_WHAT IS BEING ASKED_
A word-for-word copy of every entry below is required; the images do not belong in it.

_ENTRIES PROVIDED_
★ ★ ★
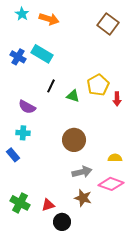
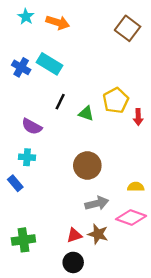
green cross: (20, 203) -> (23, 240), turned -36
red triangle: (48, 205) -> (74, 235), moved

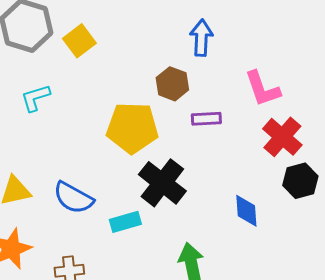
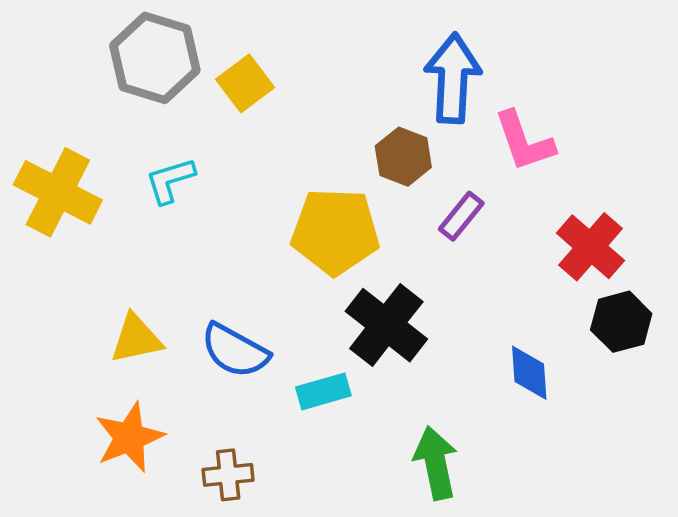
blue arrow: (201, 38) -> (453, 78), size x1.4
pink L-shape: (262, 89) -> (524, 141), moved
purple rectangle: (206, 119) -> (461, 216), turned -48

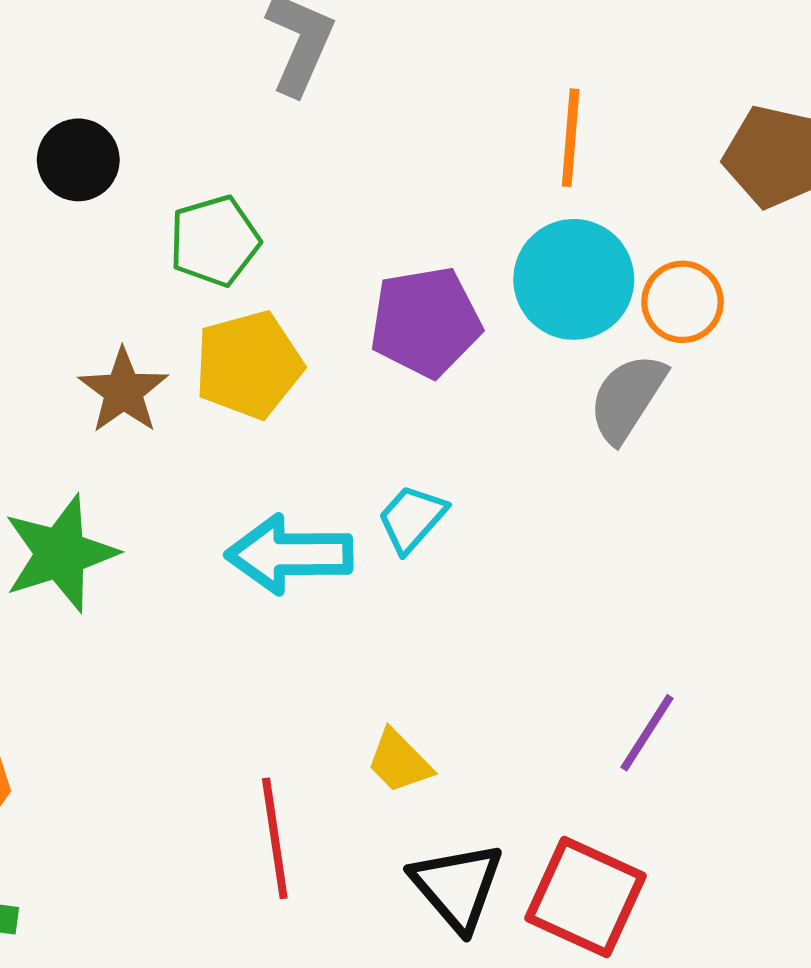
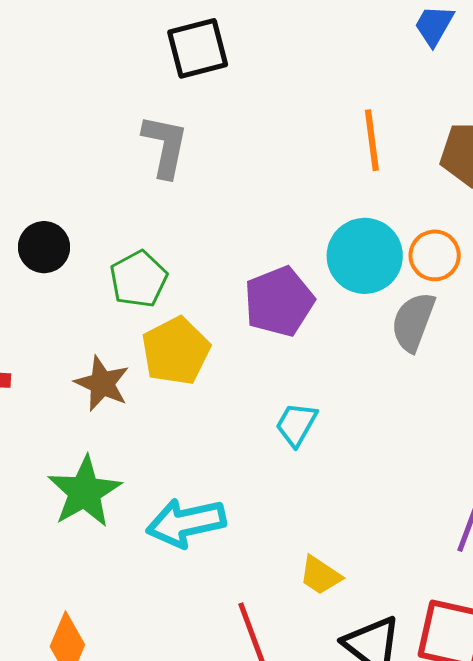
orange line: (571, 138) -> (372, 140), moved
cyan arrow: (289, 554) -> (186, 523), moved

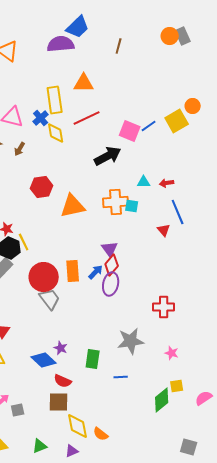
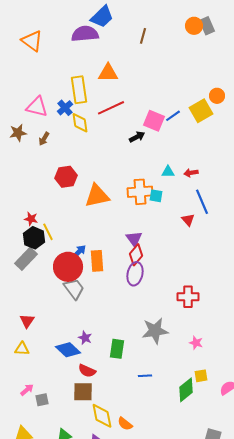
black arrow: (108, 156) -> (137, 137), moved, size x0.6
blue arrow: (96, 272) -> (79, 252), moved
blue line: (121, 377) -> (145, 376), moved

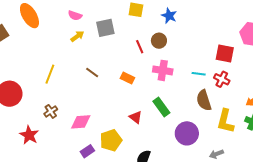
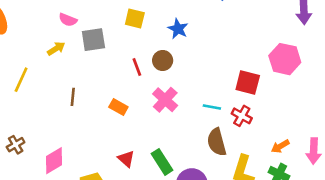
pink semicircle: (75, 15) -> (68, 20), moved
pink cross: (163, 70) -> (165, 100), turned 30
brown line: (92, 72) -> (73, 97), turned 56
yellow line: (50, 74) -> (21, 80), moved
green rectangle: (161, 107) -> (162, 162), moved
pink diamond: (81, 122) -> (54, 161), turned -30

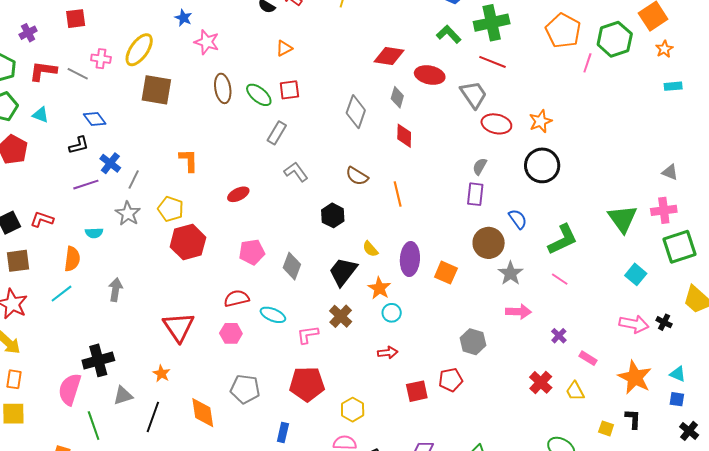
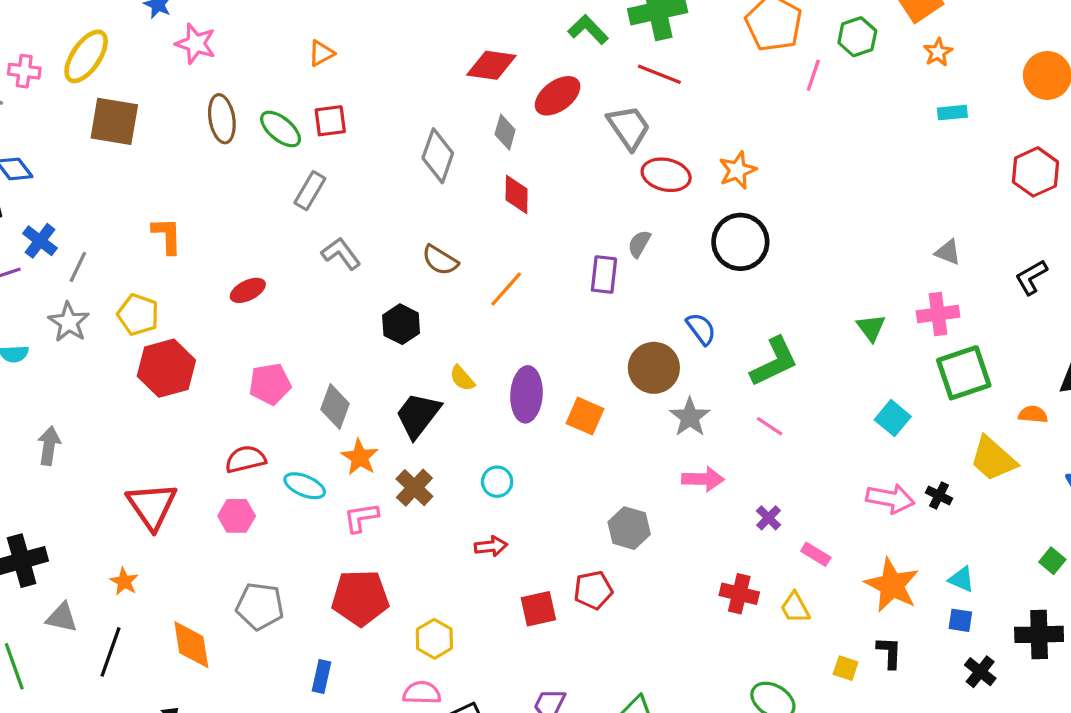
green hexagon: (615, 39) -> (857, 37), size x0.7
red ellipse: (430, 75) -> (558, 96), turned -48
orange line: (398, 194) -> (506, 289), turned 55
purple rectangle: (475, 194) -> (604, 275), moved
green triangle: (623, 219) -> (871, 328), size x0.6
orange star: (379, 288) -> (360, 457), moved
red cross: (541, 382) -> (739, 594), turned -30
gray triangle: (123, 396) -> (62, 618), turned 30

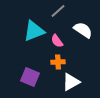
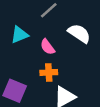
cyan triangle: (34, 31) -> (19, 35), size x0.7

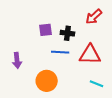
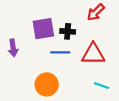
purple square: (45, 30) -> (43, 29), size x1.5
purple arrow: (17, 60) -> (13, 48), moved

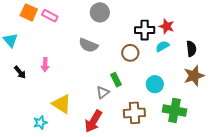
★ ★ ★
_RESPONSE TO THIS EXERCISE_
green cross: (20, 203) -> (23, 240), turned -36
red triangle: (48, 205) -> (74, 235), moved

blue arrow: (201, 38) -> (453, 78), size x1.4
pink L-shape: (262, 89) -> (524, 141), moved
purple rectangle: (206, 119) -> (461, 216), turned -48

orange line: (571, 138) -> (372, 140), moved
cyan arrow: (289, 554) -> (186, 523), moved

black arrow: (108, 156) -> (137, 137), moved, size x0.6
blue arrow: (96, 272) -> (79, 252), moved
blue line: (121, 377) -> (145, 376), moved

pink semicircle: (75, 15) -> (68, 20), moved
pink cross: (163, 70) -> (165, 100), turned 30
brown line: (92, 72) -> (73, 97), turned 56
yellow line: (50, 74) -> (21, 80), moved
green rectangle: (161, 107) -> (162, 162), moved
pink diamond: (81, 122) -> (54, 161), turned -30

green hexagon: (615, 39) -> (857, 37), size x0.7
red ellipse: (430, 75) -> (558, 96), turned -48
orange line: (398, 194) -> (506, 289), turned 55
purple rectangle: (475, 194) -> (604, 275), moved
green triangle: (623, 219) -> (871, 328), size x0.6
orange star: (379, 288) -> (360, 457), moved
red cross: (541, 382) -> (739, 594), turned -30
gray triangle: (123, 396) -> (62, 618), turned 30

cyan triangle: (34, 31) -> (19, 35), size x0.7

purple square: (45, 30) -> (43, 29), size x1.5
purple arrow: (17, 60) -> (13, 48), moved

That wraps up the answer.